• PROBLEM TO WORK ON:
Count the lines below in which "gone" appears, then give that number by itself.

• Saved data entries:
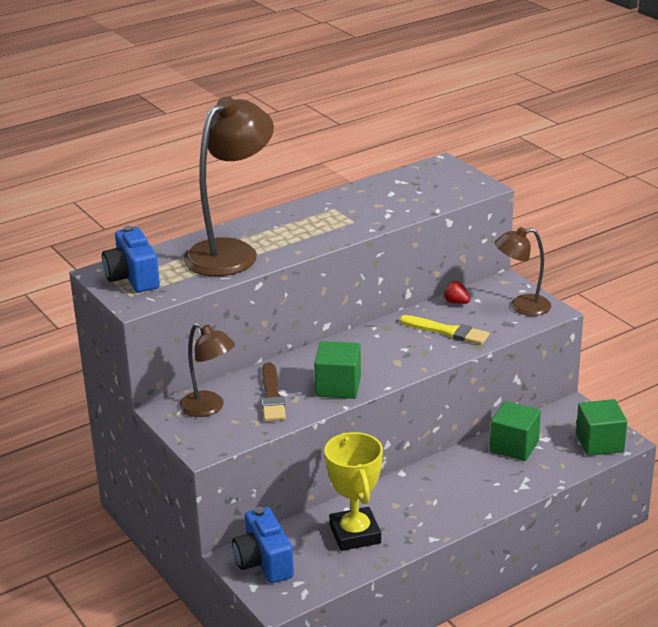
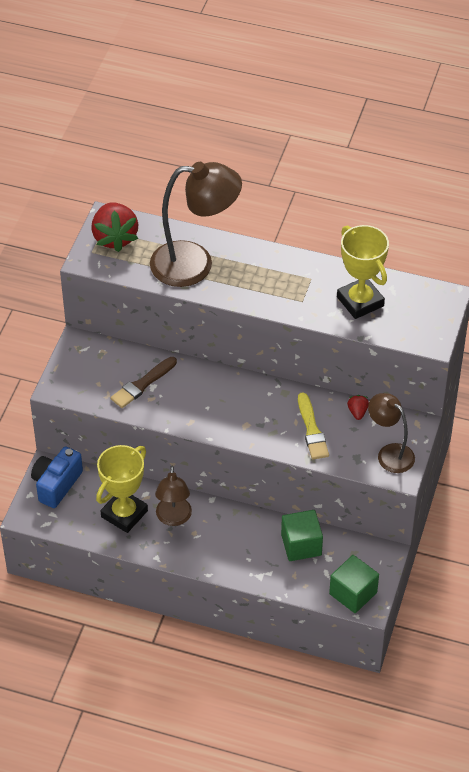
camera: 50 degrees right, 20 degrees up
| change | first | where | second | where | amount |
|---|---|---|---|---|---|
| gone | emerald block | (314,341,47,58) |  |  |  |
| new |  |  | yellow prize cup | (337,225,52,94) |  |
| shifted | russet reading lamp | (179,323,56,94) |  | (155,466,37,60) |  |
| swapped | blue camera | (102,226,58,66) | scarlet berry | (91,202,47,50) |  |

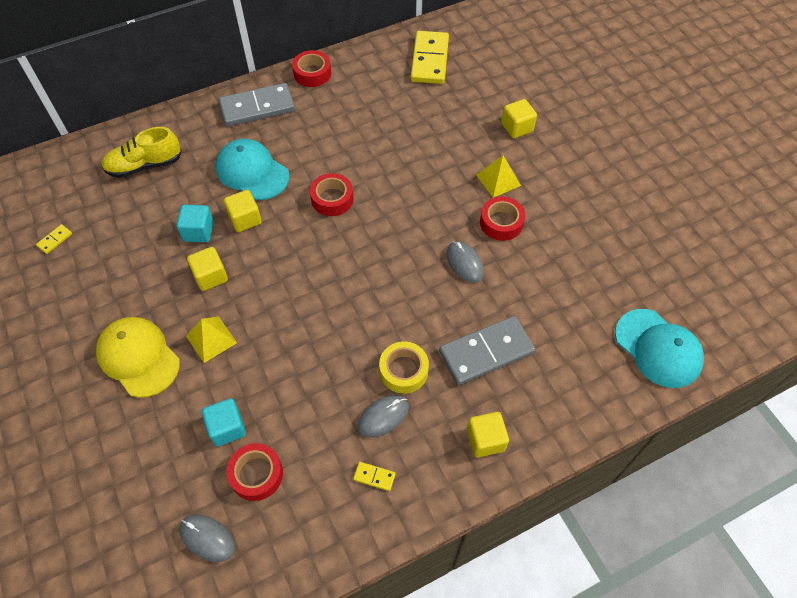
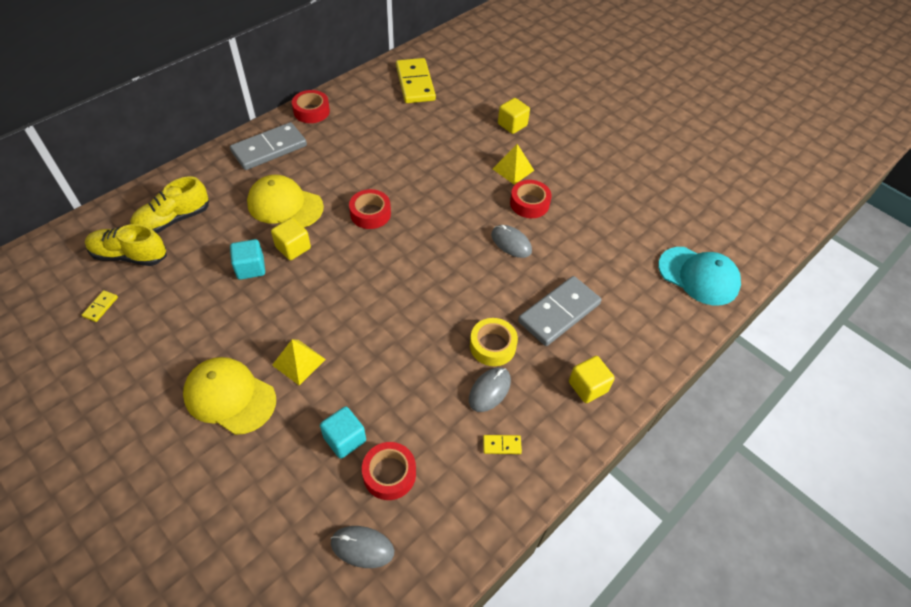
camera: 20 degrees left, 5 degrees down
| change | first | where | second | where | amount |
|---|---|---|---|---|---|
| gone | yellow block | (187,247,41,44) |  |  |  |
| new |  |  | yellow lace-up shoe | (85,224,82,42) |  |
| repainted | teal cap | (216,139,73,61) | yellow cap | (247,175,77,52) |  |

• TASK ANSWER:
2